Your instructions ▸
Could you restate every entry word for word, minus the pictures?

Data shown ▸
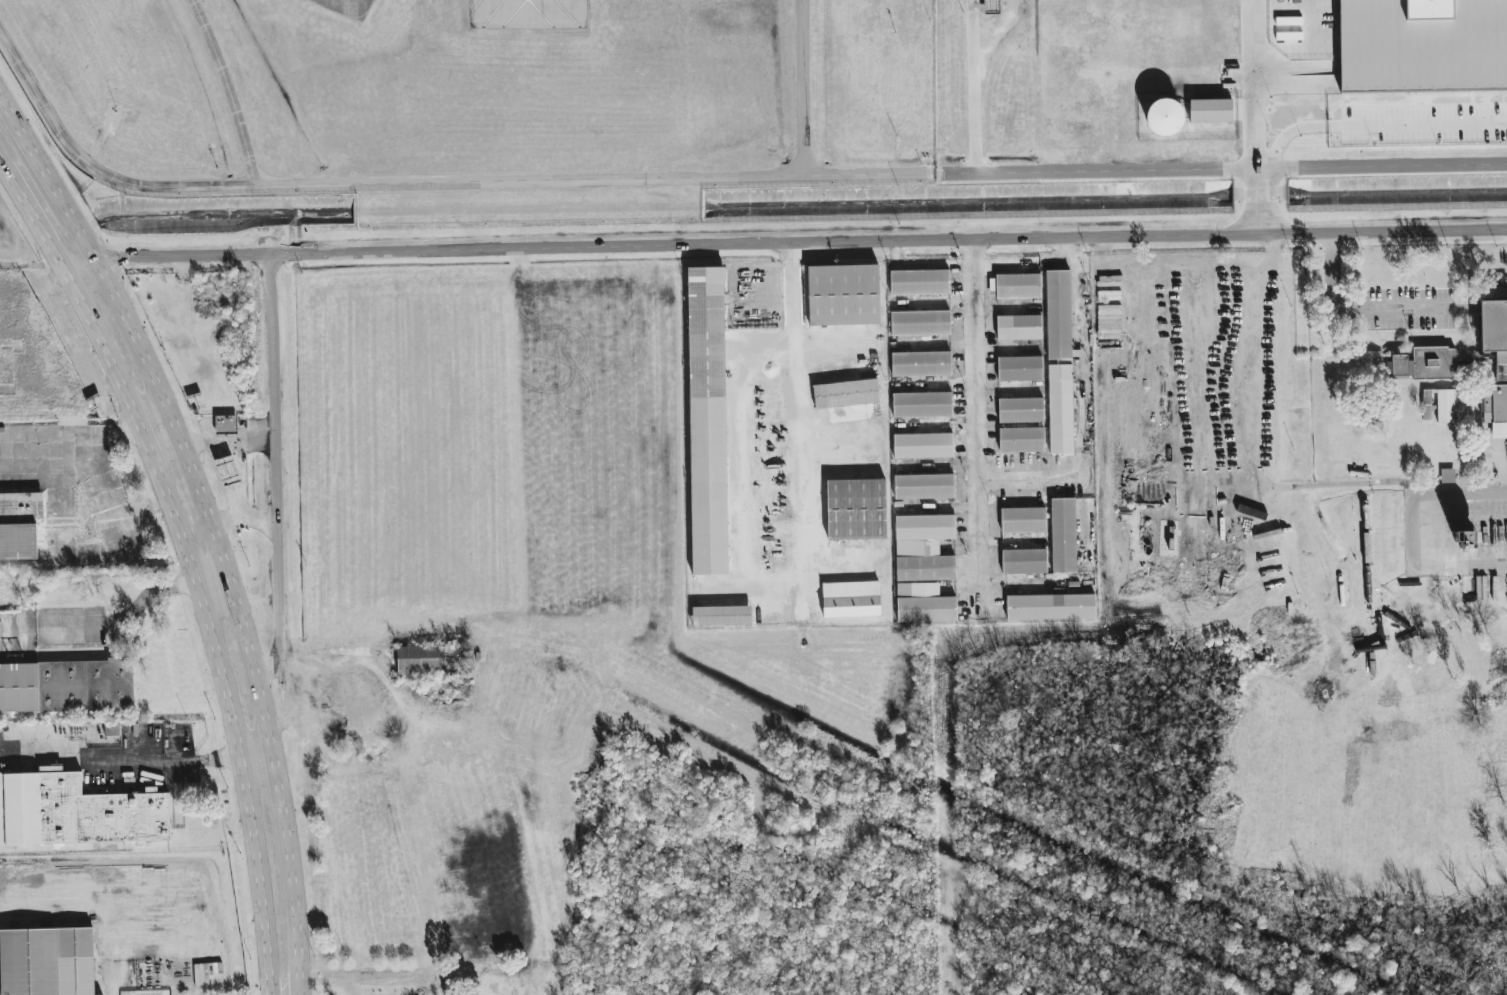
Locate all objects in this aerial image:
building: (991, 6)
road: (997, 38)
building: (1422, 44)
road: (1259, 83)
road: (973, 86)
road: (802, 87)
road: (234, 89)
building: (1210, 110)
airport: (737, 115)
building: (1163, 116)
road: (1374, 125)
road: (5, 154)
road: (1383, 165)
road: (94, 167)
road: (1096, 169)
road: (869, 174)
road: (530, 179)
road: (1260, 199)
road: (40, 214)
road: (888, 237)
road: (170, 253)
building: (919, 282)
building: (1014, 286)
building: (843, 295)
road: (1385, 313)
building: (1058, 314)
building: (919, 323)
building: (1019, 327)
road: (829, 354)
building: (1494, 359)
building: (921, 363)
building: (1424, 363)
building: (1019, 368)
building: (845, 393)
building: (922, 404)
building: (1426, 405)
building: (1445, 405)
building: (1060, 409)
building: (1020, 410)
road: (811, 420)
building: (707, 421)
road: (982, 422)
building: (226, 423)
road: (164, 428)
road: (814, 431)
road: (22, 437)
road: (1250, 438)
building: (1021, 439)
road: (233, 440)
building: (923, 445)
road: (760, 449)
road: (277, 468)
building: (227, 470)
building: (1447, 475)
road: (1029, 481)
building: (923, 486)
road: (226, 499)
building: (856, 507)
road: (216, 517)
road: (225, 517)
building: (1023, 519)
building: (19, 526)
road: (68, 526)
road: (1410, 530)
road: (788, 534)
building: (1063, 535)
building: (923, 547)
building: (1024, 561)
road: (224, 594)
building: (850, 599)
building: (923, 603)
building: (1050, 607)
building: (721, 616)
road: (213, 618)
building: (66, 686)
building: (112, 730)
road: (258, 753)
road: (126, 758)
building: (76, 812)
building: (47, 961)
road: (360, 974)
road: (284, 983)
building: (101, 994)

Reply to the exercise ▸
Locate all objects in this aerial image:
building: (991, 6)
road: (997, 38)
building: (1422, 44)
road: (1259, 83)
road: (973, 86)
road: (802, 87)
road: (234, 89)
building: (1210, 110)
airport: (737, 115)
building: (1163, 116)
road: (1374, 125)
road: (5, 154)
road: (1383, 165)
road: (94, 167)
road: (1096, 169)
road: (869, 174)
road: (530, 179)
road: (1260, 199)
road: (40, 214)
road: (888, 237)
road: (170, 253)
building: (919, 282)
building: (1014, 286)
building: (843, 295)
road: (1385, 313)
building: (1058, 314)
building: (919, 323)
building: (1019, 327)
road: (829, 354)
building: (1494, 359)
building: (921, 363)
building: (1424, 363)
building: (1019, 368)
building: (845, 393)
building: (922, 404)
building: (1426, 405)
building: (1445, 405)
building: (1060, 409)
building: (1020, 410)
road: (811, 420)
building: (707, 421)
road: (982, 422)
building: (226, 423)
road: (164, 428)
road: (814, 431)
road: (22, 437)
road: (1250, 438)
building: (1021, 439)
road: (233, 440)
building: (923, 445)
road: (760, 449)
road: (277, 468)
building: (227, 470)
building: (1447, 475)
road: (1029, 481)
building: (923, 486)
road: (226, 499)
building: (856, 507)
road: (216, 517)
road: (225, 517)
building: (1023, 519)
building: (19, 526)
road: (68, 526)
road: (1410, 530)
road: (788, 534)
building: (1063, 535)
building: (923, 547)
building: (1024, 561)
road: (224, 594)
building: (850, 599)
building: (923, 603)
building: (1050, 607)
building: (721, 616)
road: (213, 618)
building: (66, 686)
building: (112, 730)
road: (258, 753)
road: (126, 758)
building: (76, 812)
building: (47, 961)
road: (360, 974)
road: (284, 983)
building: (101, 994)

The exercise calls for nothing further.